To do. If an entry below holds a picture, leave the picture out and print the rest exactly.

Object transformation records
_ _ _ _ _ _ _

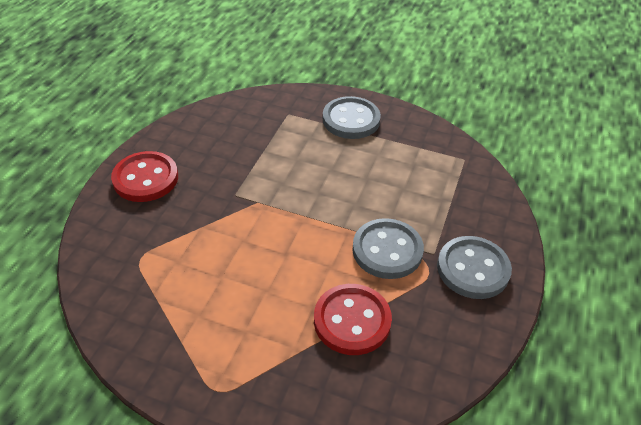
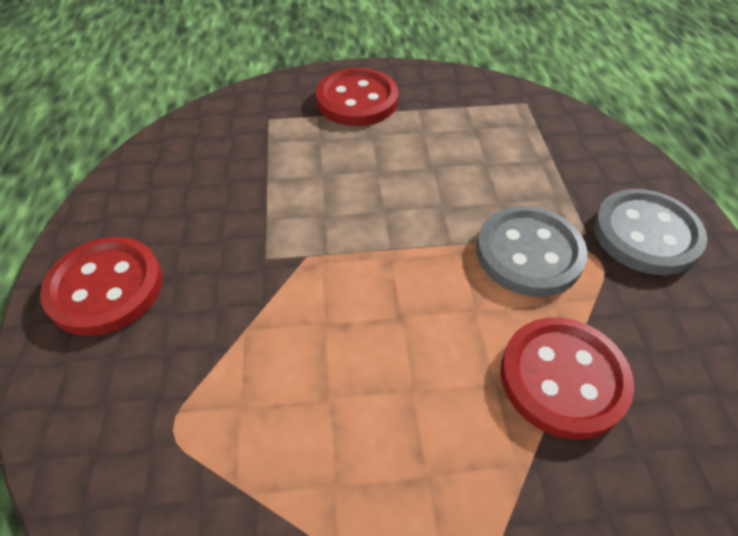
camera: 25 degrees left, 5 degrees up
(351, 120) = (357, 100): grey button -> red button

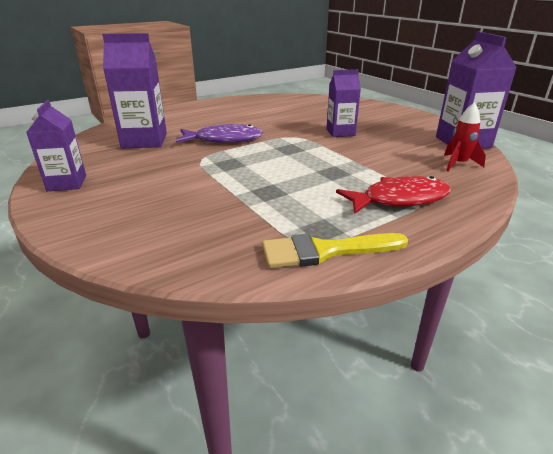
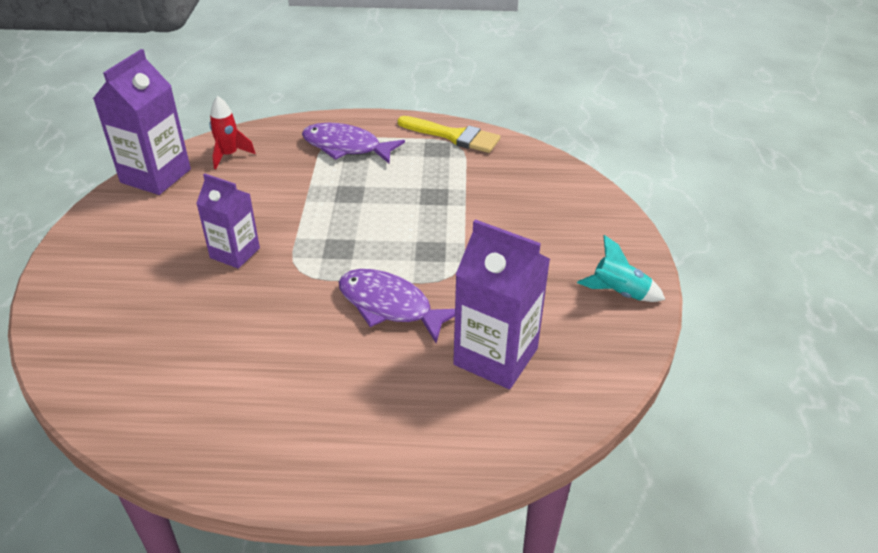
camera: 145 degrees left, 10 degrees up
(67, 183) = (619, 293): purple carton -> turquoise rocket
(399, 199) = (346, 147): red fish -> purple fish

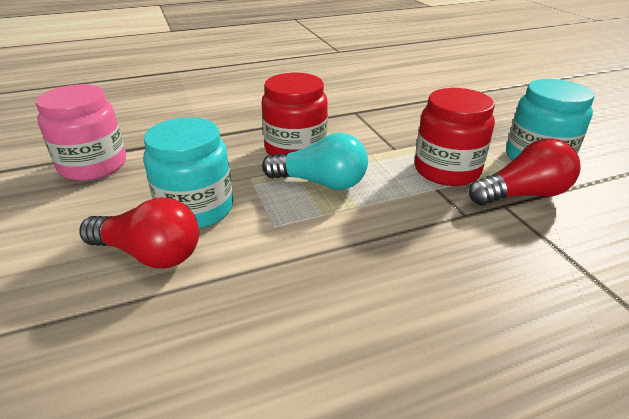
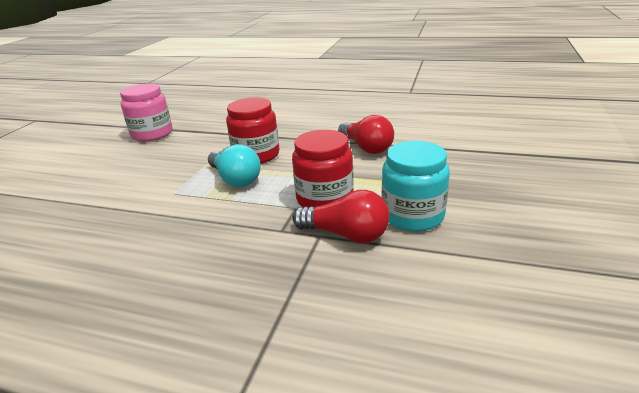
camera: 40 degrees right, 5 degrees down
(150, 254) = (106, 185): red light bulb -> red light bulb (366, 147)
(196, 209) = (156, 171): turquoise jar -> none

_ _ _ _ _ _ _

Written response.
camera: 25 degrees left, 5 degrees up
(351, 120) = (357, 100): grey button -> red button

camera: 145 degrees left, 10 degrees up
(67, 183) = (619, 293): purple carton -> turquoise rocket
(399, 199) = (346, 147): red fish -> purple fish

camera: 40 degrees right, 5 degrees down
(150, 254) = (106, 185): red light bulb -> red light bulb (366, 147)
(196, 209) = (156, 171): turquoise jar -> none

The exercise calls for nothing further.